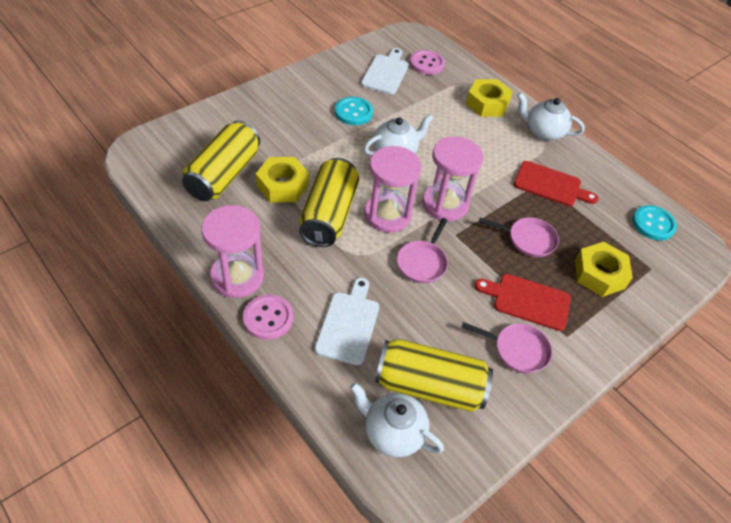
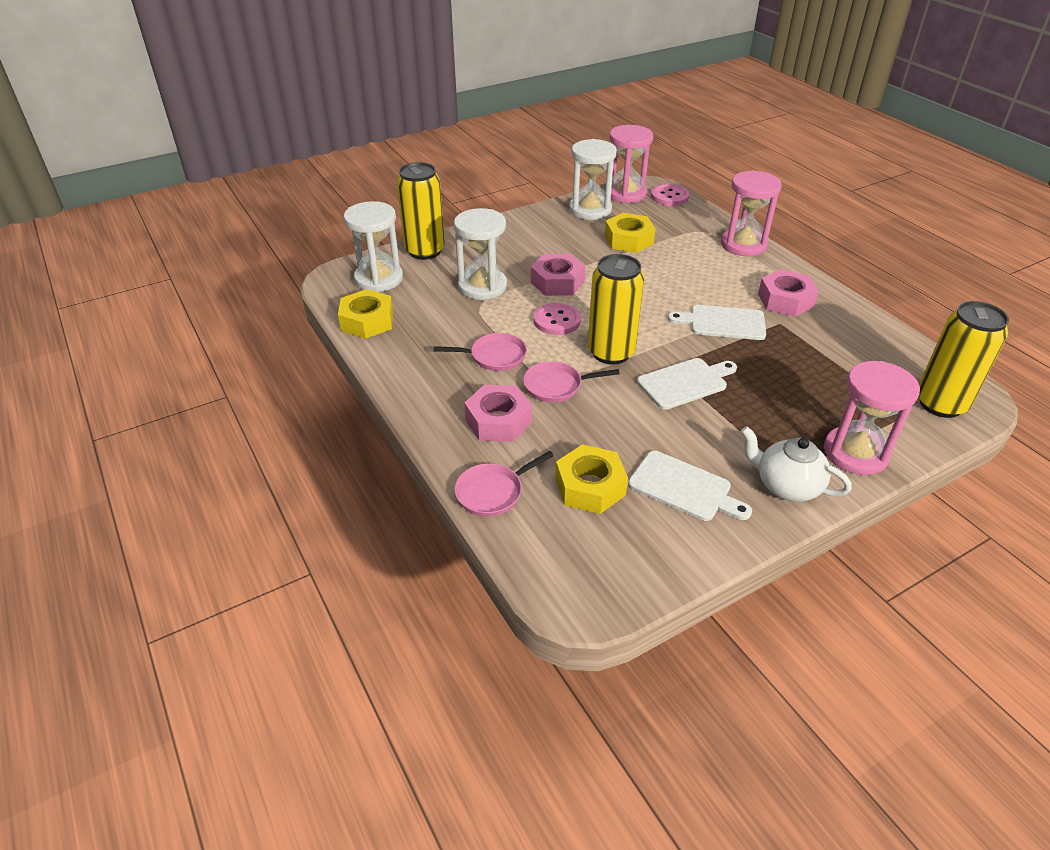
pink nut: none = 0 -> [464,385,532,442] [531,254,586,296] [758,269,819,317] = 3
red cutting board: [475,274,571,331] [514,161,598,206] = 2 -> none = 0
turquoise button: [335,97,373,125] [632,205,677,241] = 2 -> none = 0
white cutting board: [315,278,379,365] [361,48,409,95] = 2 -> [628,451,752,521] [637,358,737,410] [668,305,766,340] = 3
white hourglass: none = 0 -> [344,201,403,292] [454,208,507,300] [569,139,617,220] = 3
white teapot: [350,383,444,457] [364,114,433,155] [517,93,585,140] = 3 -> [741,426,852,502] = 1

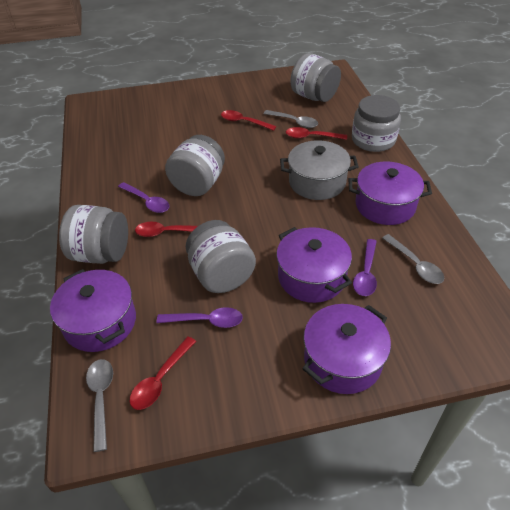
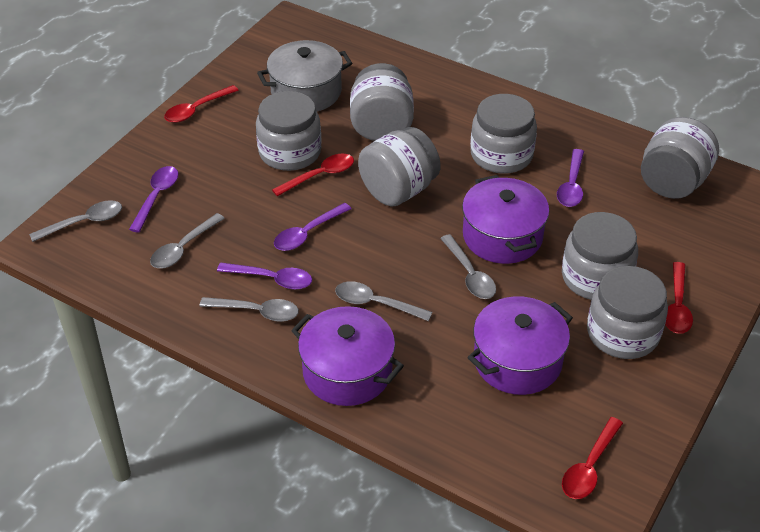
grey jar: [59,205,128,264] [165,135,225,196] [186,220,256,293] [291,53,341,102] [352,95,401,152] = 5 -> [256,91,322,171] [350,63,414,141] [358,127,441,207] [470,94,537,174] [562,212,638,300] [587,266,668,359] [641,117,719,199] = 7
grey spoon: [86,359,113,452] [264,110,318,128] [382,234,444,284] = 3 -> [29,200,122,242] [150,213,225,268] [199,297,299,322] [335,281,432,321] [440,234,496,299] = 5
purple pot: [50,269,136,352] [276,227,352,303] [302,304,391,394] [348,161,432,225] = 4 -> [291,306,404,406] [462,175,549,264] [468,296,573,395] = 3
purple spoon: [118,182,169,213] [157,307,243,328] [353,239,377,296] = 3 -> [129,166,179,232] [217,262,312,290] [274,203,351,251] [557,149,584,207] = 4

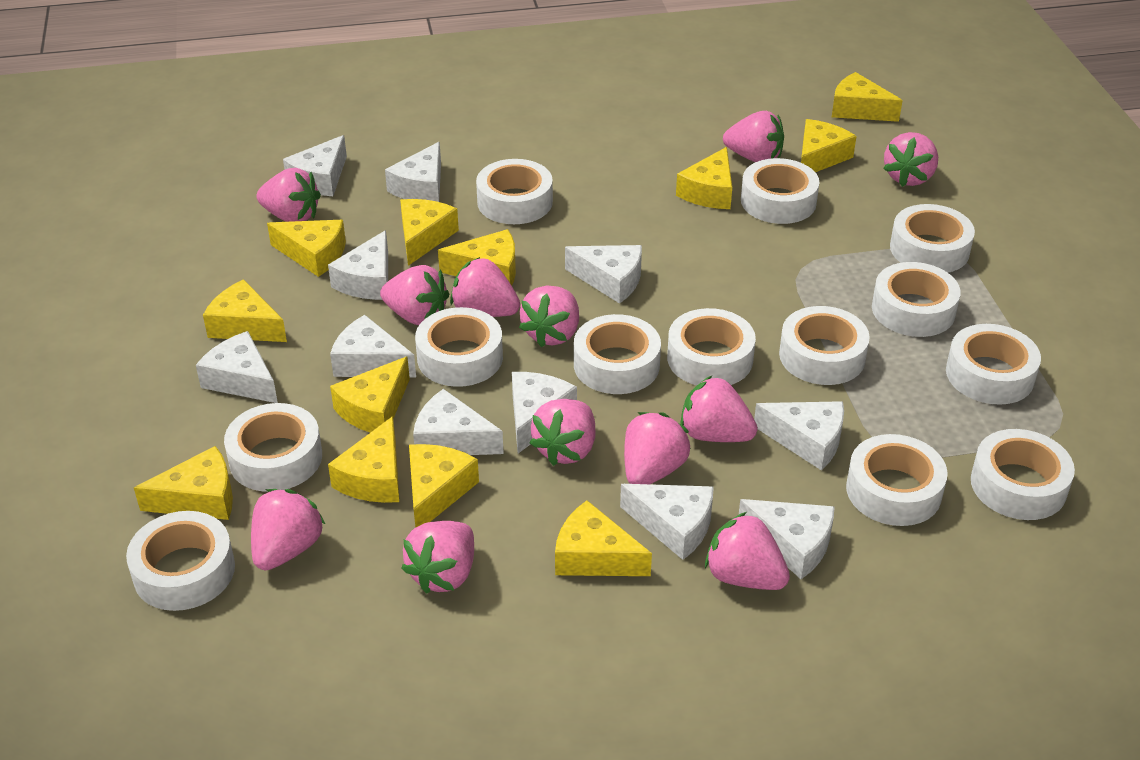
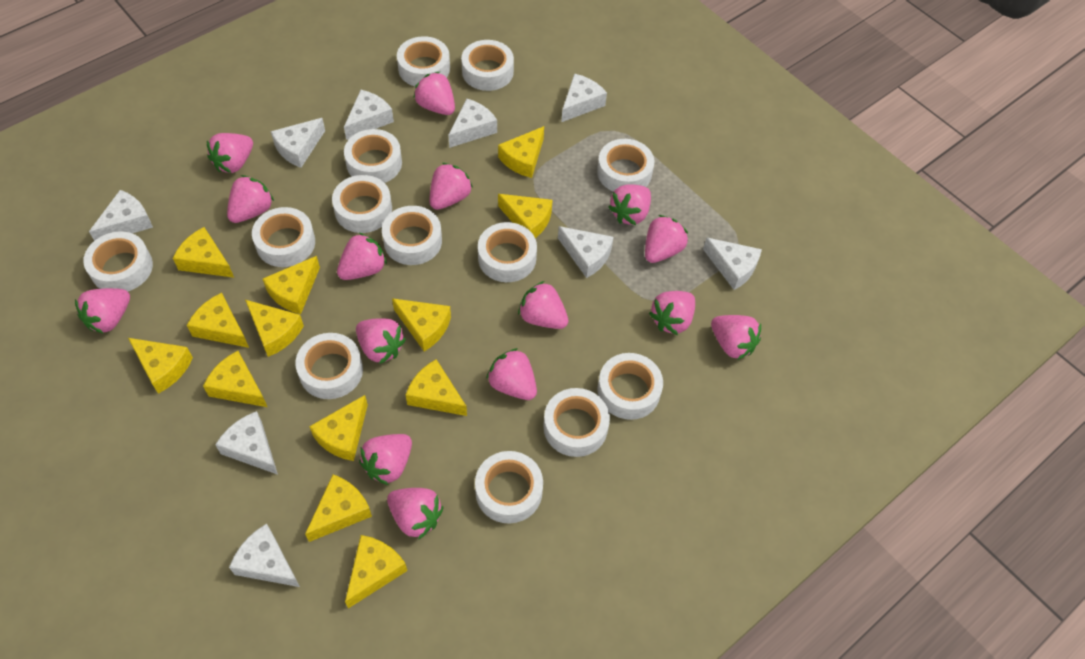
pink strawberry: [251,489,326,570] [256,168,321,222] [380,265,449,325] [401,521,474,594] [450,257,520,317] [519,286,579,347] [530,399,595,466] [624,412,691,484] [680,376,758,442] [705,512,790,590] [723,111,784,162] [883,132,938,187] = 12 -> [75,288,130,334] [207,133,253,173] [227,175,274,223] [337,233,387,280] [356,318,406,364] [359,434,412,485] [387,488,444,540] [413,72,455,115] [430,163,473,210] [486,348,537,400] [518,281,568,329] [608,184,651,225] [645,215,688,263] [649,291,695,335] [711,315,761,360] = 15
white cheese: [196,331,278,403] [283,135,347,196] [328,230,388,300] [330,315,416,377] [385,142,441,202] [413,389,504,455] [512,372,577,453] [565,245,642,304] [620,484,714,560] [739,499,835,579] [754,401,844,470] = 11 -> [89,190,153,241] [215,411,278,475] [229,524,300,587] [271,118,325,168] [344,90,394,140] [448,99,497,148] [558,226,614,278] [561,73,607,122] [703,238,762,290] = 9
yellow cheese: [134,446,233,520] [203,279,287,342] [267,220,346,277] [328,416,399,503] [330,357,410,433] [400,199,459,266] [409,444,479,528] [438,229,516,285] [555,501,652,576] [676,147,732,209] [801,119,857,172] [832,72,903,122] = 12 -> [128,338,193,394] [173,227,234,278] [187,293,249,348] [203,351,267,407] [245,300,304,357] [263,256,320,314] [305,474,372,542] [309,395,368,461] [345,535,407,608] [392,298,451,351] [406,359,467,416] [498,126,544,178] [498,194,553,238] = 13

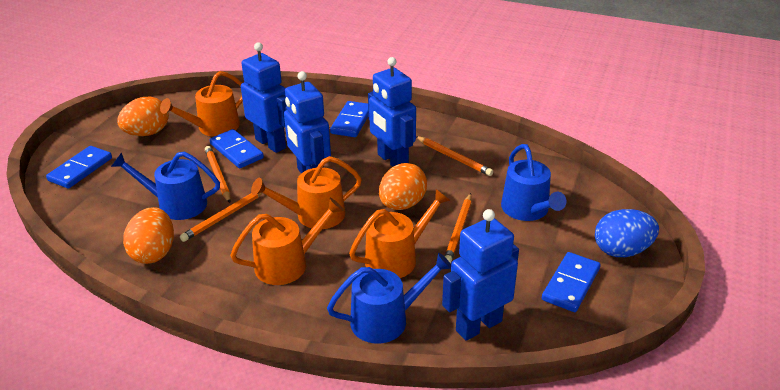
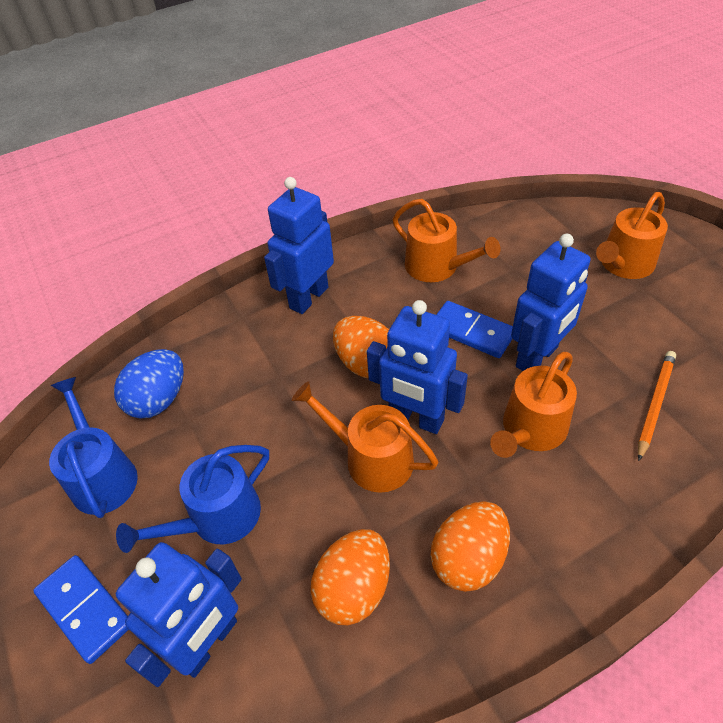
blue domino: [46,146,112,189] [210,129,264,168] [330,101,369,137] [542,252,600,312] = 4 -> [33,555,129,664] [436,301,513,358] = 2
blue watering can: [111,152,220,220] [327,253,451,344] [501,144,567,221] = 3 -> [49,377,138,518] [116,445,269,553] = 2
orange pencil: [180,193,262,242] [205,146,231,203] [416,136,493,176] [444,193,471,263] = 4 -> [638,351,676,461] = 1

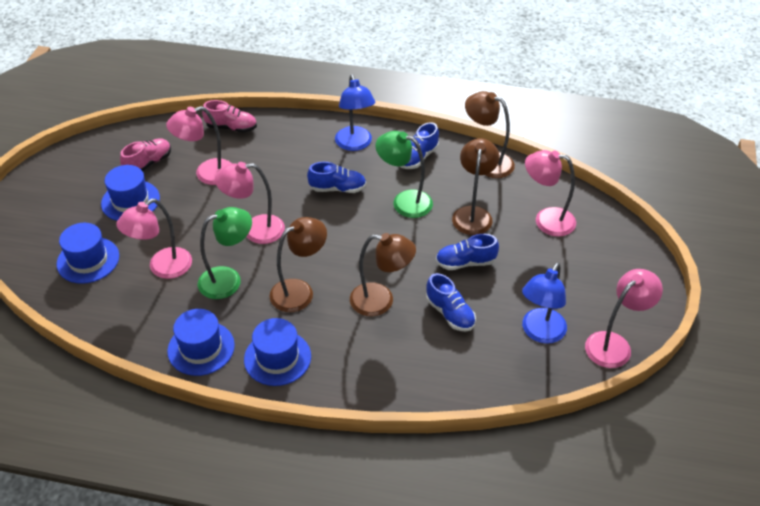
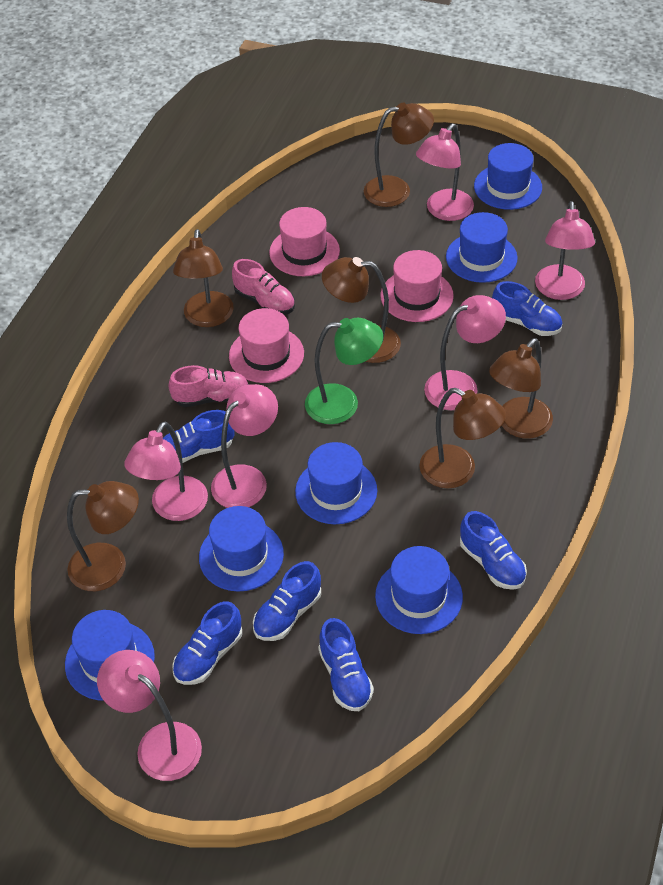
blue hat: [57,223,119,284] [101,165,160,221] [167,309,235,376] [244,318,311,386] = 4 -> [65,610,155,701] [199,506,284,592] [295,442,377,524] [375,546,463,634] [446,212,518,283] [474,143,542,210] = 6
blue lamp: [335,75,375,151] [522,263,567,344] = 2 -> none = 0
blue shoe: [307,162,366,193] [400,122,439,169] [426,273,476,332] [436,234,499,270] = 4 -> [163,410,235,463] [172,601,242,685] [253,561,321,641] [318,618,374,711] [460,511,527,590] [492,281,562,336] = 6
brown lamp: [270,217,327,312] [350,233,416,316] [452,138,499,235] [465,91,515,178] = 4 -> [67,481,139,591] [173,229,234,327] [322,257,401,363] [364,103,434,207] [419,388,506,488] [489,338,553,439] = 6
green lamp: [198,207,252,299] [375,131,433,218] = 2 -> [305,318,383,424] = 1
pink hat: none = 0 -> [229,308,304,383] [269,207,340,276] [381,250,454,322] = 3
pink lamp: [116,199,192,279] [166,106,232,185] [215,162,285,244] [525,150,576,237] [585,269,663,368] = 5 -> [97,650,202,781] [124,422,208,521] [211,384,278,508] [416,124,474,221] [424,295,506,410] [535,201,595,300] = 6

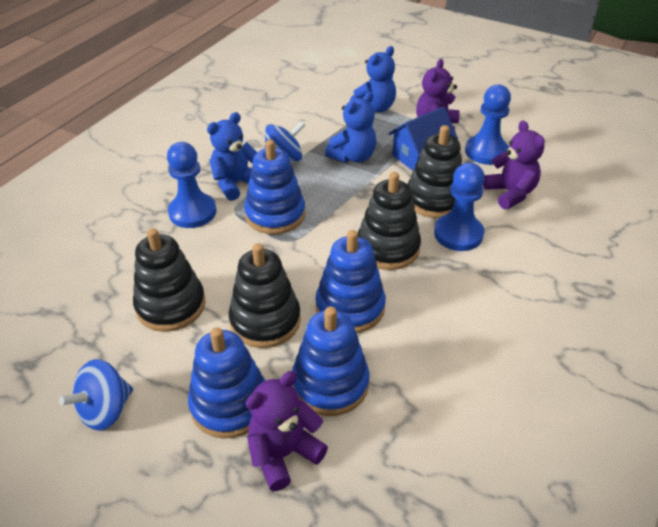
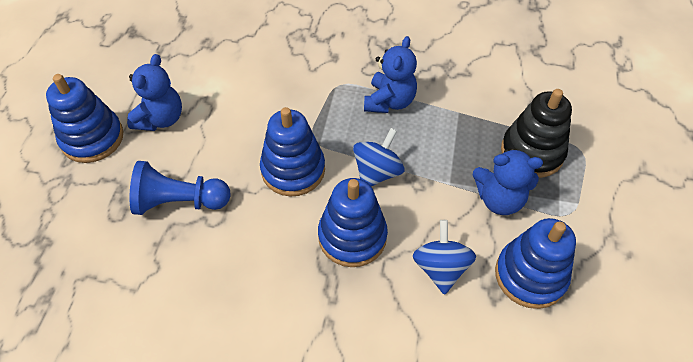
black stacking toy: [133,228,205,332] [229,243,301,348] [358,172,421,270] [408,125,462,218] = 4 -> [501,89,572,178] = 1
blue house: [388,107,458,171] = 1 -> none = 0
blue pawn: [167,142,216,228] [434,163,485,251] [465,84,511,165] = 3 -> [129,161,231,215] = 1
purple teddy bear: [246,371,328,491] [416,59,460,130] [483,120,545,209] = 3 -> none = 0

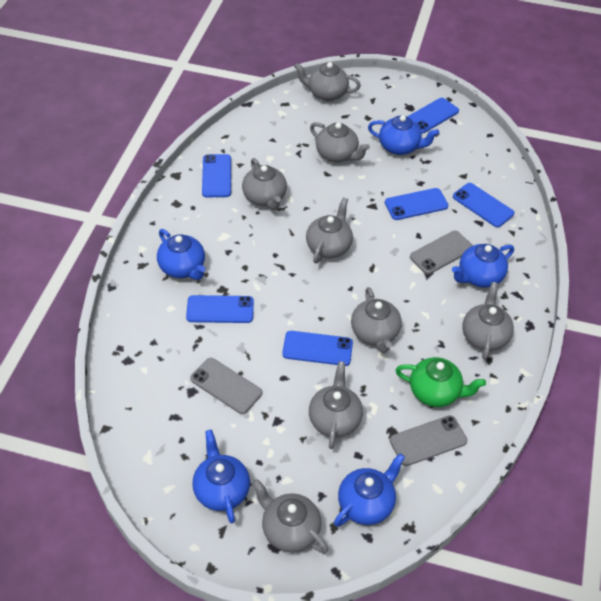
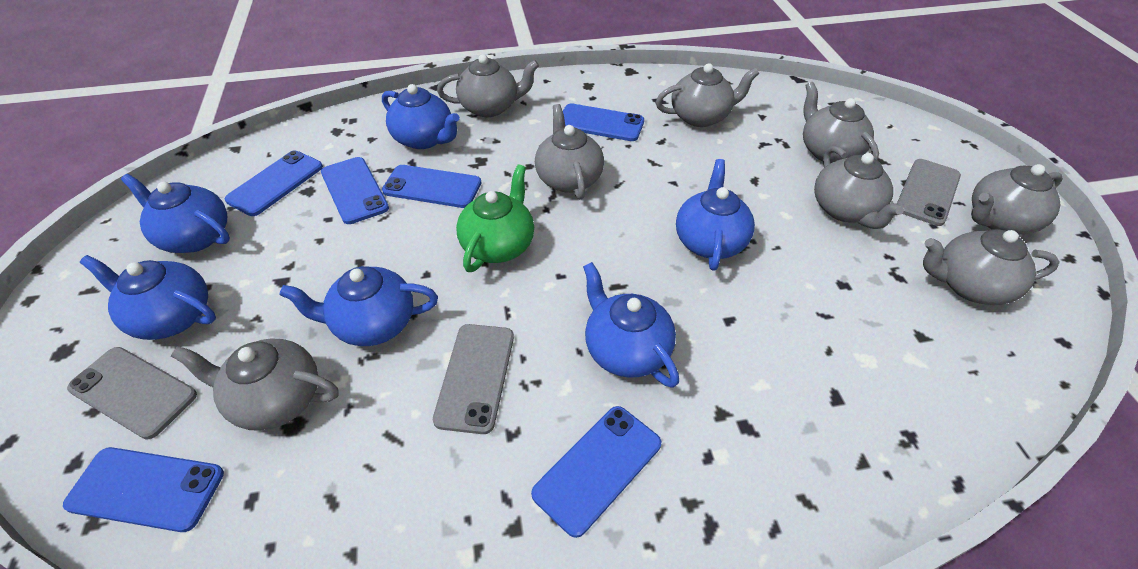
blue teapot: [157,229,206,280] [192,430,250,523] [334,453,405,527] [368,115,439,155] [452,244,514,287] = 5 -> [80,255,216,340] [121,174,230,253] [279,266,438,346] [382,84,460,149] [583,262,679,388] [676,159,755,271] = 6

____________________

_Task to complete_
With pictures excluded, reproduce exactly the lines above from the one containing "white cutting board: [315,278,379,365]" down to the one containing "white cheese: [196,331,278,403]", those two included.

_Task response_
white cutting board: [315,278,379,365] [361,48,409,95] = 2 -> [628,451,752,521] [637,358,737,410] [668,305,766,340] = 3
white hourglass: none = 0 -> [344,201,403,292] [454,208,507,300] [569,139,617,220] = 3
white teapot: [350,383,444,457] [364,114,433,155] [517,93,585,140] = 3 -> [741,426,852,502] = 1

grey jar: [59,205,128,264] [165,135,225,196] [186,220,256,293] [291,53,341,102] [352,95,401,152] = 5 -> [256,91,322,171] [350,63,414,141] [358,127,441,207] [470,94,537,174] [562,212,638,300] [587,266,668,359] [641,117,719,199] = 7
grey spoon: [86,359,113,452] [264,110,318,128] [382,234,444,284] = 3 -> [29,200,122,242] [150,213,225,268] [199,297,299,322] [335,281,432,321] [440,234,496,299] = 5
purple pot: [50,269,136,352] [276,227,352,303] [302,304,391,394] [348,161,432,225] = 4 -> [291,306,404,406] [462,175,549,264] [468,296,573,395] = 3
purple spoon: [118,182,169,213] [157,307,243,328] [353,239,377,296] = 3 -> [129,166,179,232] [217,262,312,290] [274,203,351,251] [557,149,584,207] = 4

pink strawberry: [251,489,326,570] [256,168,321,222] [380,265,449,325] [401,521,474,594] [450,257,520,317] [519,286,579,347] [530,399,595,466] [624,412,691,484] [680,376,758,442] [705,512,790,590] [723,111,784,162] [883,132,938,187] = 12 -> [75,288,130,334] [207,133,253,173] [227,175,274,223] [337,233,387,280] [356,318,406,364] [359,434,412,485] [387,488,444,540] [413,72,455,115] [430,163,473,210] [486,348,537,400] [518,281,568,329] [608,184,651,225] [645,215,688,263] [649,291,695,335] [711,315,761,360] = 15
white cheese: [196,331,278,403] [283,135,347,196] [328,230,388,300] [330,315,416,377] [385,142,441,202] [413,389,504,455] [512,372,577,453] [565,245,642,304] [620,484,714,560] [739,499,835,579] [754,401,844,470] = 11 -> [89,190,153,241] [215,411,278,475] [229,524,300,587] [271,118,325,168] [344,90,394,140] [448,99,497,148] [558,226,614,278] [561,73,607,122] [703,238,762,290] = 9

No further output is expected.